**Work instruction**:
Go through the entries below and print each one exactly, leaving out pictures.

**Data under study**:
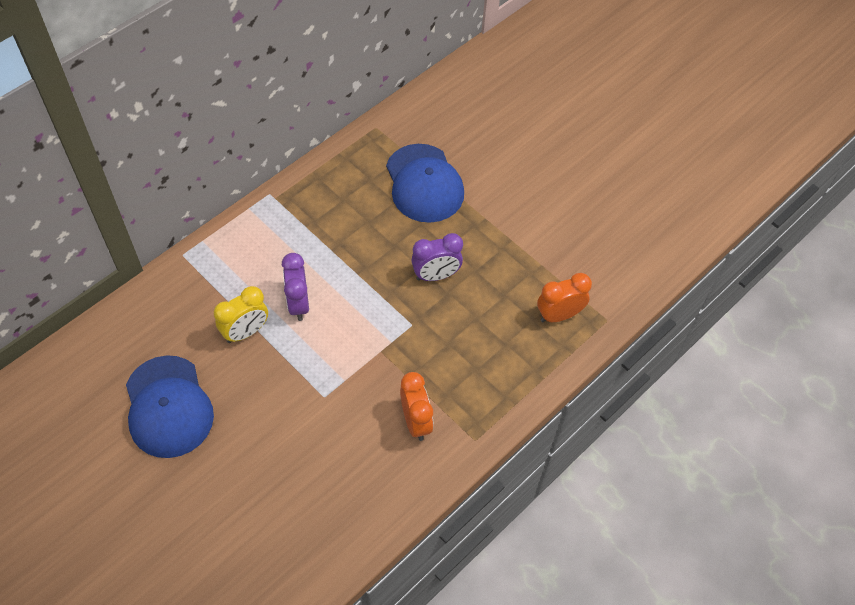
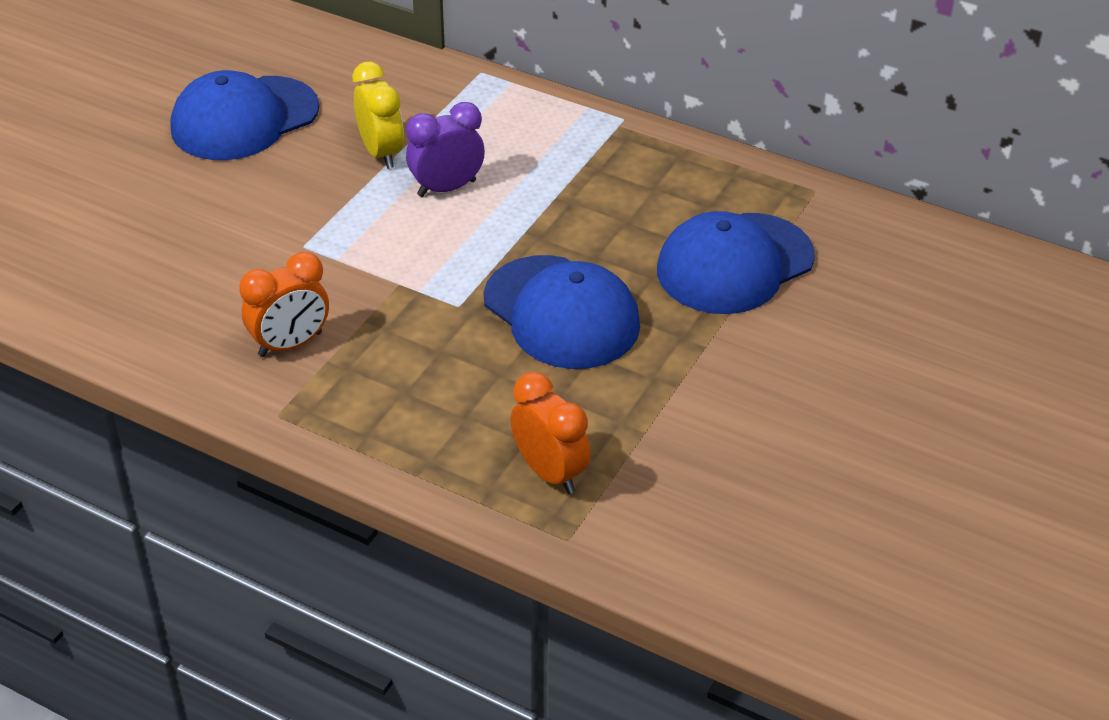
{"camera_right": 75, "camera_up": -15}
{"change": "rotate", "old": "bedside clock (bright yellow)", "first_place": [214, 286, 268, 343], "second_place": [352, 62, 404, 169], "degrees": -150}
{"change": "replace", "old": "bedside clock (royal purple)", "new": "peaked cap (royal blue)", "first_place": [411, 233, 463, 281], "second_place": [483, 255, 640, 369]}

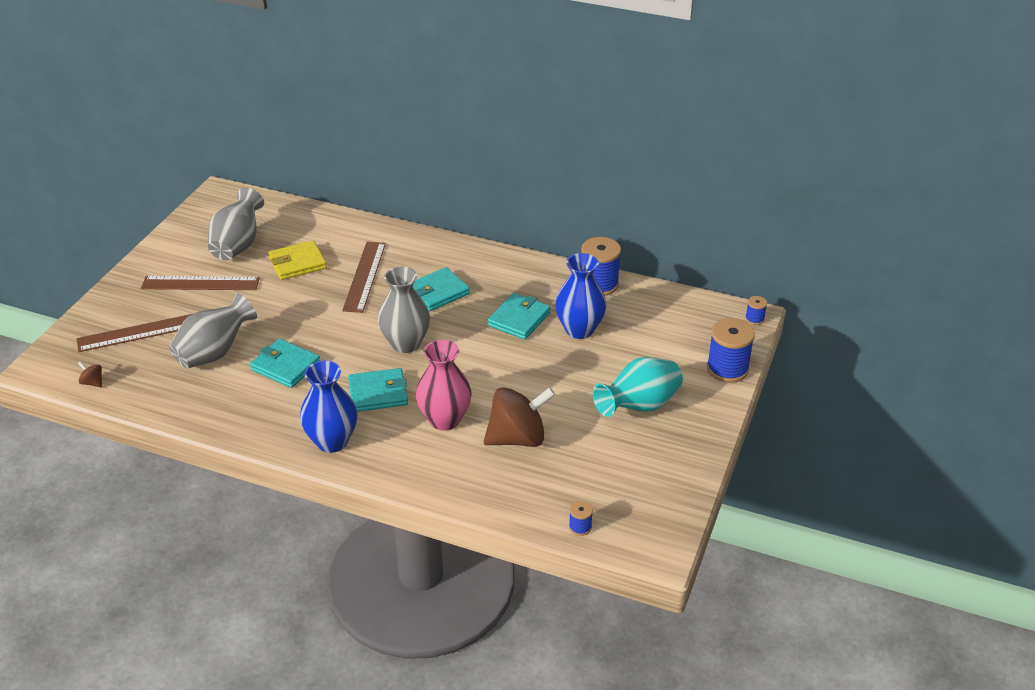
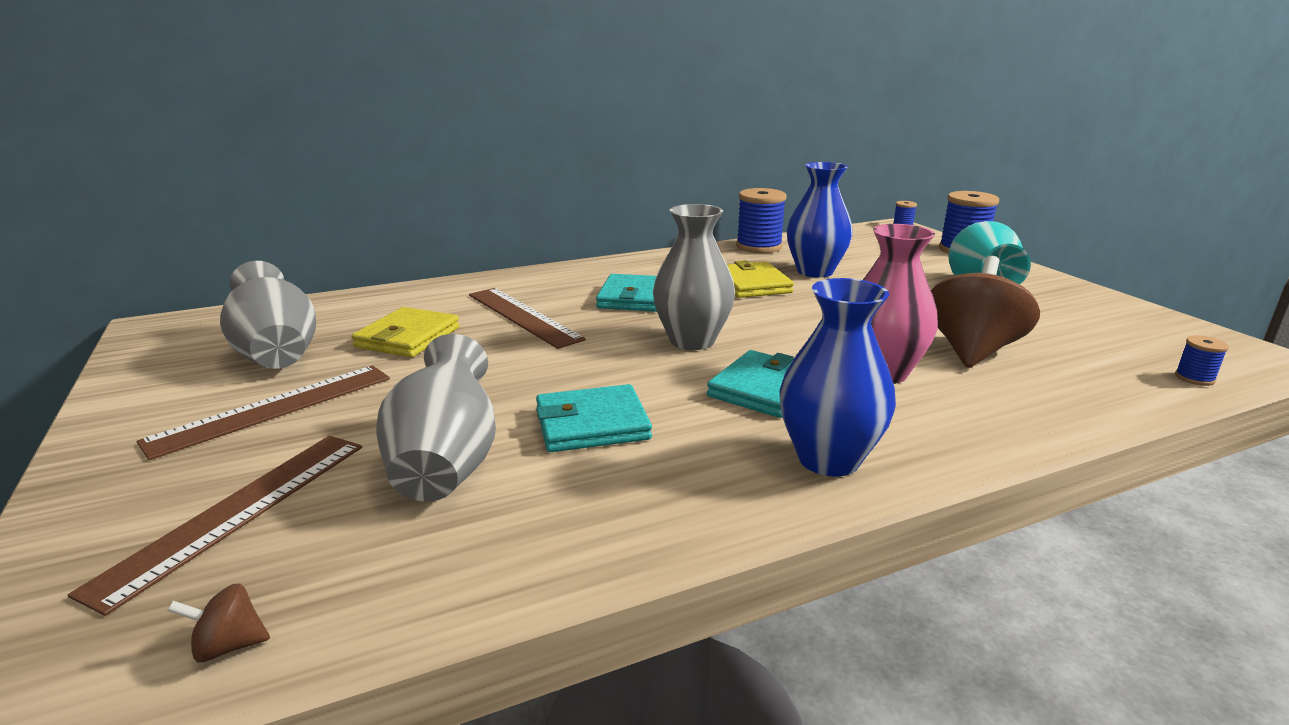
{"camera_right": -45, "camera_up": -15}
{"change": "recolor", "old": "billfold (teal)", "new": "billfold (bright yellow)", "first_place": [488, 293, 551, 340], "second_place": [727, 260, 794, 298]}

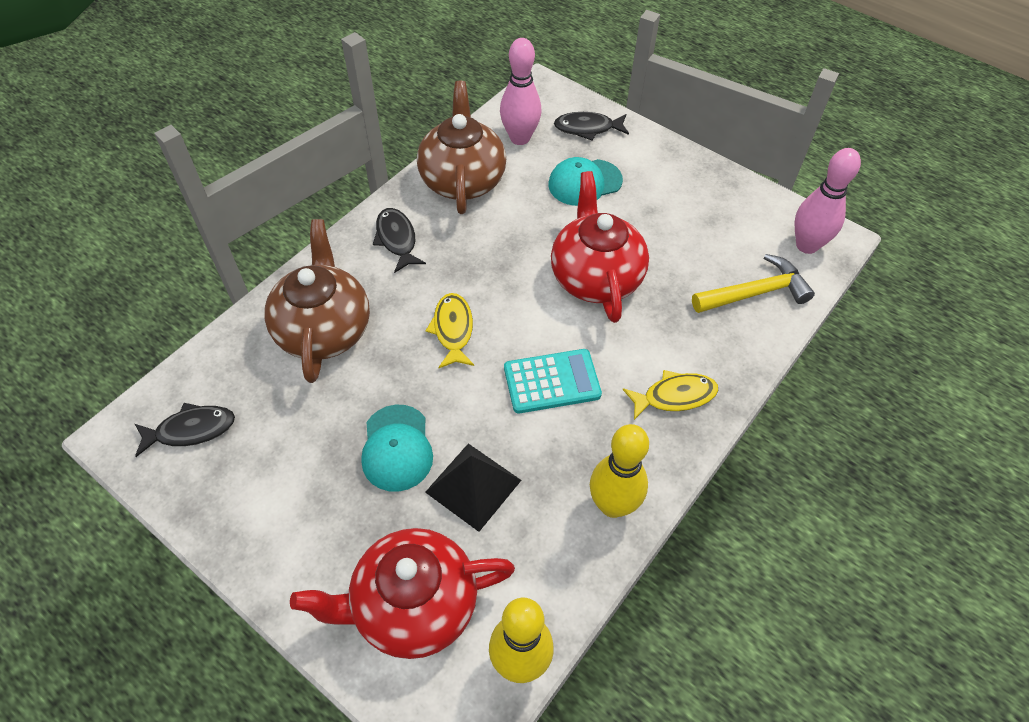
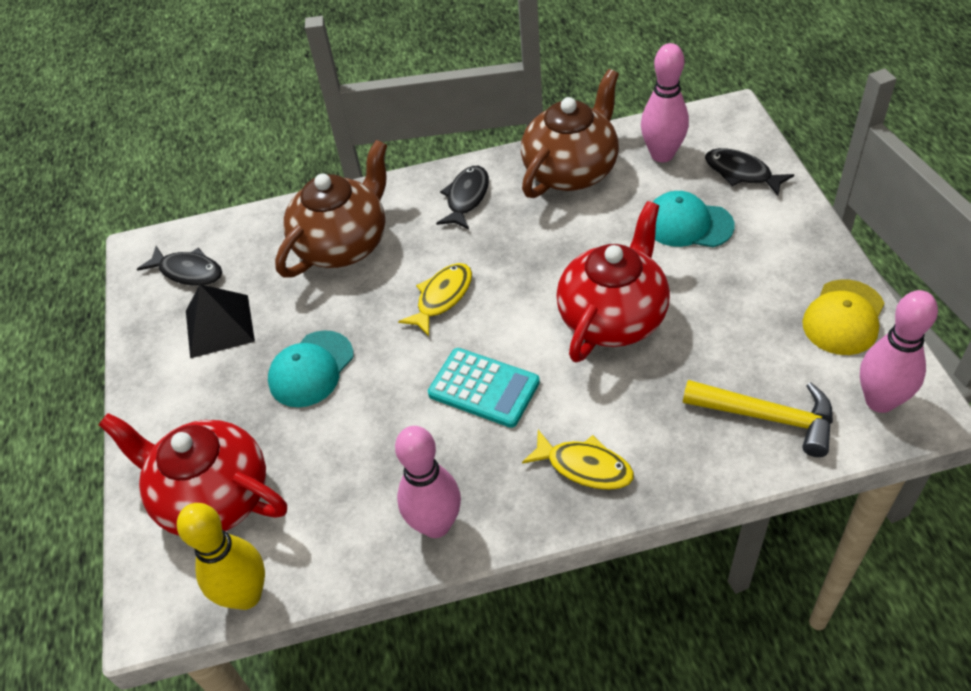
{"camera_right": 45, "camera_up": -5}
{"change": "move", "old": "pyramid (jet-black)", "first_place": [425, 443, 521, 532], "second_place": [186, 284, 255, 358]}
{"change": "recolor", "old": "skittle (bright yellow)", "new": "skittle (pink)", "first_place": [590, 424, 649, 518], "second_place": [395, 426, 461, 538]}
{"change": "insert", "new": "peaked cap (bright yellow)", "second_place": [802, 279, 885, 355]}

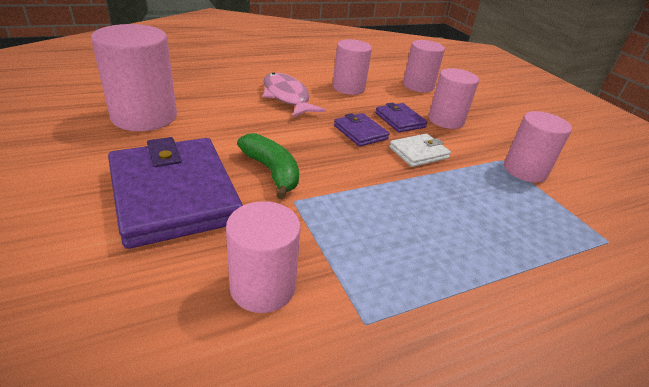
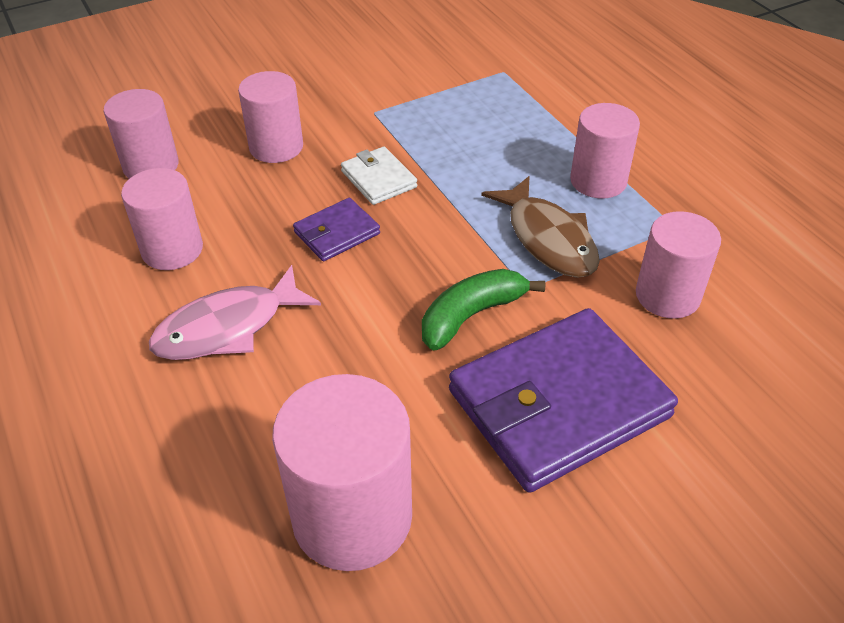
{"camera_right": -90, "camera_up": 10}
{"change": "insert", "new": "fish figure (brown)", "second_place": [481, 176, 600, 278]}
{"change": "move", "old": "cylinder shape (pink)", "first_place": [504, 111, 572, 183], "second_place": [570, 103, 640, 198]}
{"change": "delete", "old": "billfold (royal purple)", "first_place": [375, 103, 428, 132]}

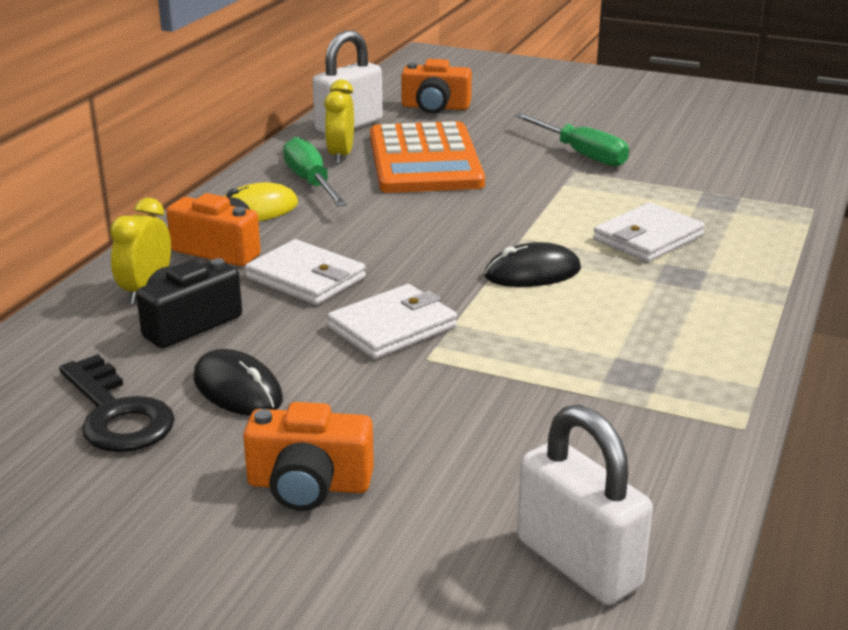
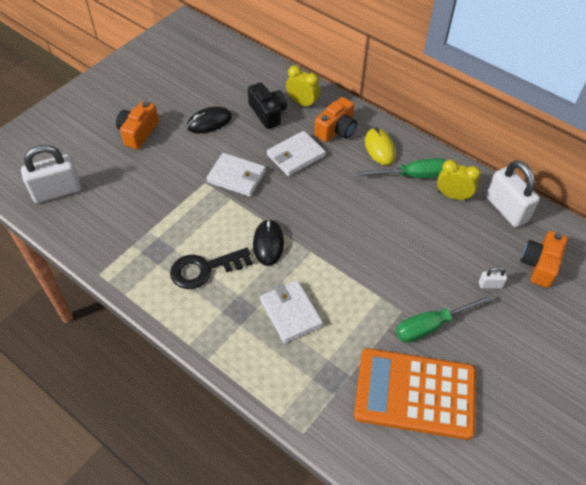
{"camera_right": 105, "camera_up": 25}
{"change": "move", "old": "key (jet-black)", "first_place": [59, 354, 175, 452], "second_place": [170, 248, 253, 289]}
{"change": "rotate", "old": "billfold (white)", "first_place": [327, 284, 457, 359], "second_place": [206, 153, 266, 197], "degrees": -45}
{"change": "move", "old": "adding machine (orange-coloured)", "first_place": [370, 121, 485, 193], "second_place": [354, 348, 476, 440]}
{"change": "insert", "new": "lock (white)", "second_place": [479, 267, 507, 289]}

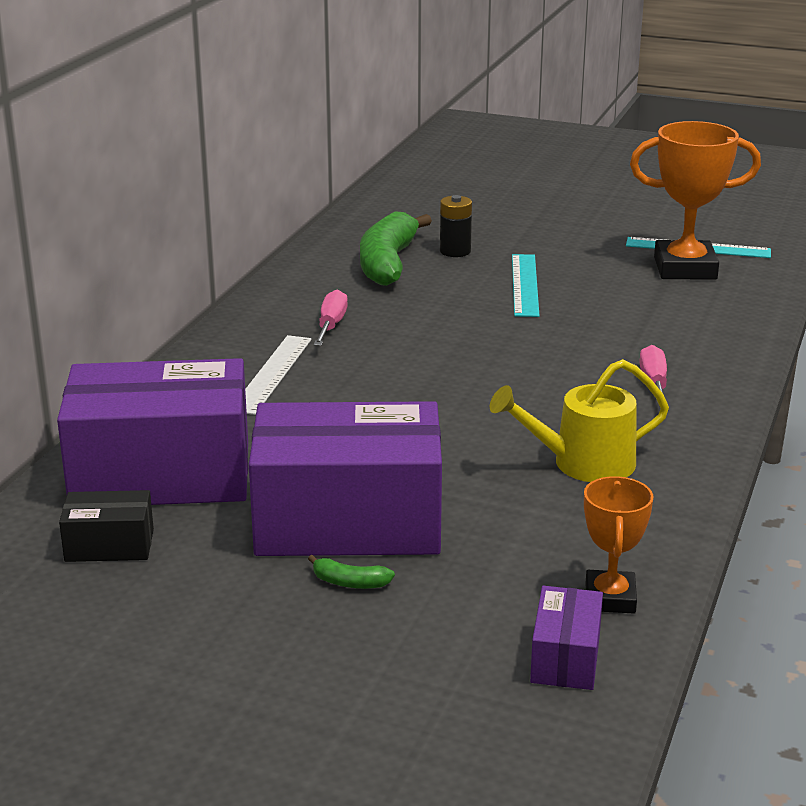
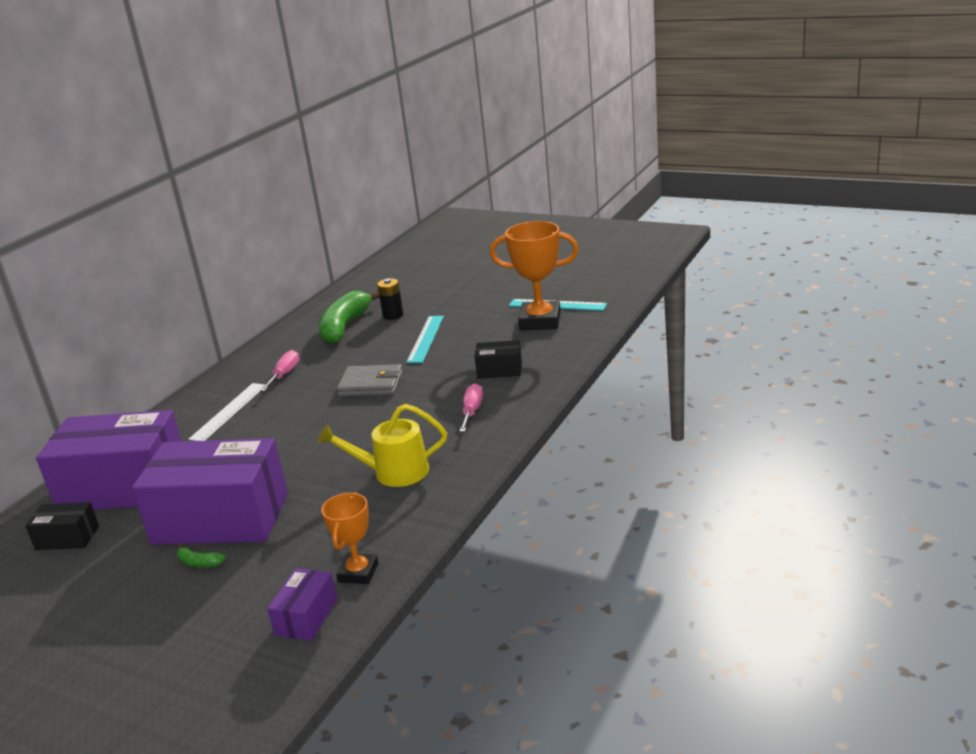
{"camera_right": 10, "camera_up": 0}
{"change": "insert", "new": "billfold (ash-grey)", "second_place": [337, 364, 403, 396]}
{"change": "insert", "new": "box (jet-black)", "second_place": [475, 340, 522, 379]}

**Task output**:
{"camera_right": 75, "camera_up": -15}
{"change": "rotate", "old": "bedside clock (bright yellow)", "first_place": [214, 286, 268, 343], "second_place": [352, 62, 404, 169], "degrees": -150}
{"change": "replace", "old": "bedside clock (royal purple)", "new": "peaked cap (royal blue)", "first_place": [411, 233, 463, 281], "second_place": [483, 255, 640, 369]}

{"camera_right": -45, "camera_up": -15}
{"change": "recolor", "old": "billfold (teal)", "new": "billfold (bright yellow)", "first_place": [488, 293, 551, 340], "second_place": [727, 260, 794, 298]}

{"camera_right": 45, "camera_up": -5}
{"change": "move", "old": "pyramid (jet-black)", "first_place": [425, 443, 521, 532], "second_place": [186, 284, 255, 358]}
{"change": "recolor", "old": "skittle (bright yellow)", "new": "skittle (pink)", "first_place": [590, 424, 649, 518], "second_place": [395, 426, 461, 538]}
{"change": "insert", "new": "peaked cap (bright yellow)", "second_place": [802, 279, 885, 355]}

{"camera_right": -90, "camera_up": 10}
{"change": "insert", "new": "fish figure (brown)", "second_place": [481, 176, 600, 278]}
{"change": "move", "old": "cylinder shape (pink)", "first_place": [504, 111, 572, 183], "second_place": [570, 103, 640, 198]}
{"change": "delete", "old": "billfold (royal purple)", "first_place": [375, 103, 428, 132]}

{"camera_right": 105, "camera_up": 25}
{"change": "move", "old": "key (jet-black)", "first_place": [59, 354, 175, 452], "second_place": [170, 248, 253, 289]}
{"change": "rotate", "old": "billfold (white)", "first_place": [327, 284, 457, 359], "second_place": [206, 153, 266, 197], "degrees": -45}
{"change": "move", "old": "adding machine (orange-coloured)", "first_place": [370, 121, 485, 193], "second_place": [354, 348, 476, 440]}
{"change": "insert", "new": "lock (white)", "second_place": [479, 267, 507, 289]}

{"camera_right": 10, "camera_up": 0}
{"change": "insert", "new": "billfold (ash-grey)", "second_place": [337, 364, 403, 396]}
{"change": "insert", "new": "box (jet-black)", "second_place": [475, 340, 522, 379]}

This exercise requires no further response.